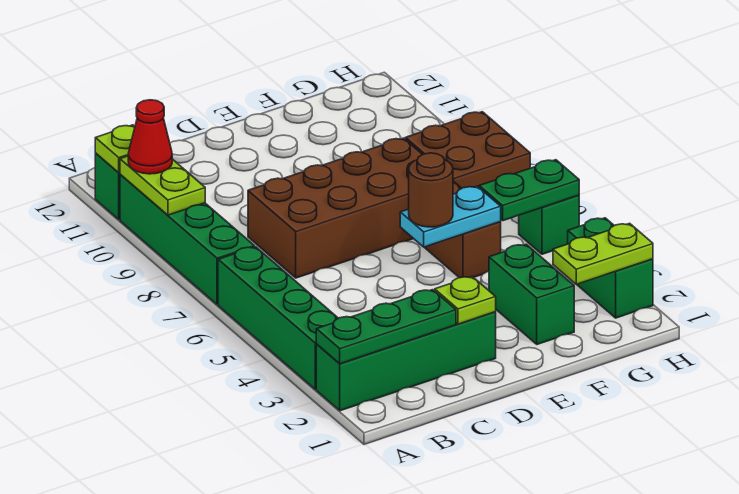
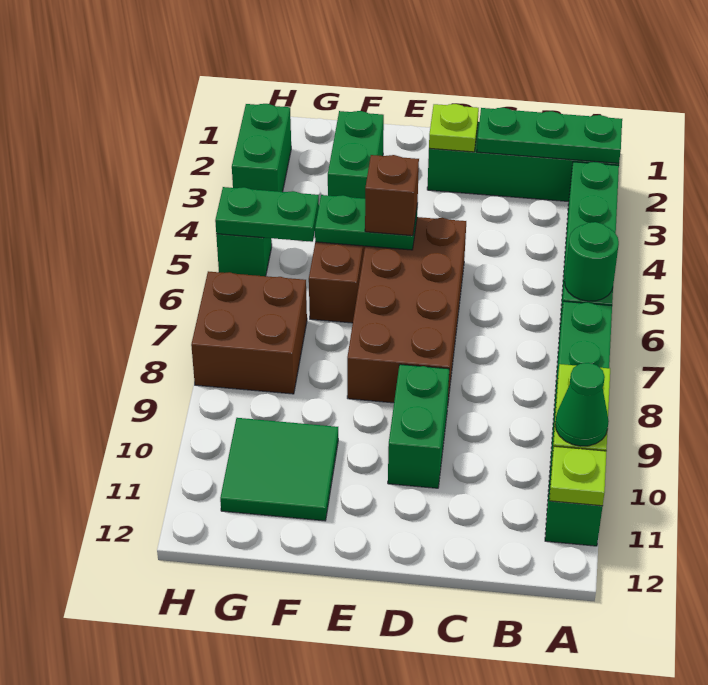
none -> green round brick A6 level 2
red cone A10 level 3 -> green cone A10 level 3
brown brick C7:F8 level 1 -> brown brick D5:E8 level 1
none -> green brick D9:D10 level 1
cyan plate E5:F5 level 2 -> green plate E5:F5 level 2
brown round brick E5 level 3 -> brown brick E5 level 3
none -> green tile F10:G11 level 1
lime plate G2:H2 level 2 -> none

+---+

▶ Task goal: Please return all lines from the records that hold the word "brown".

▶ Written solution:
brown brick C7:F8 level 1 -> brown brick D5:E8 level 1
brown round brick E5 level 3 -> brown brick E5 level 3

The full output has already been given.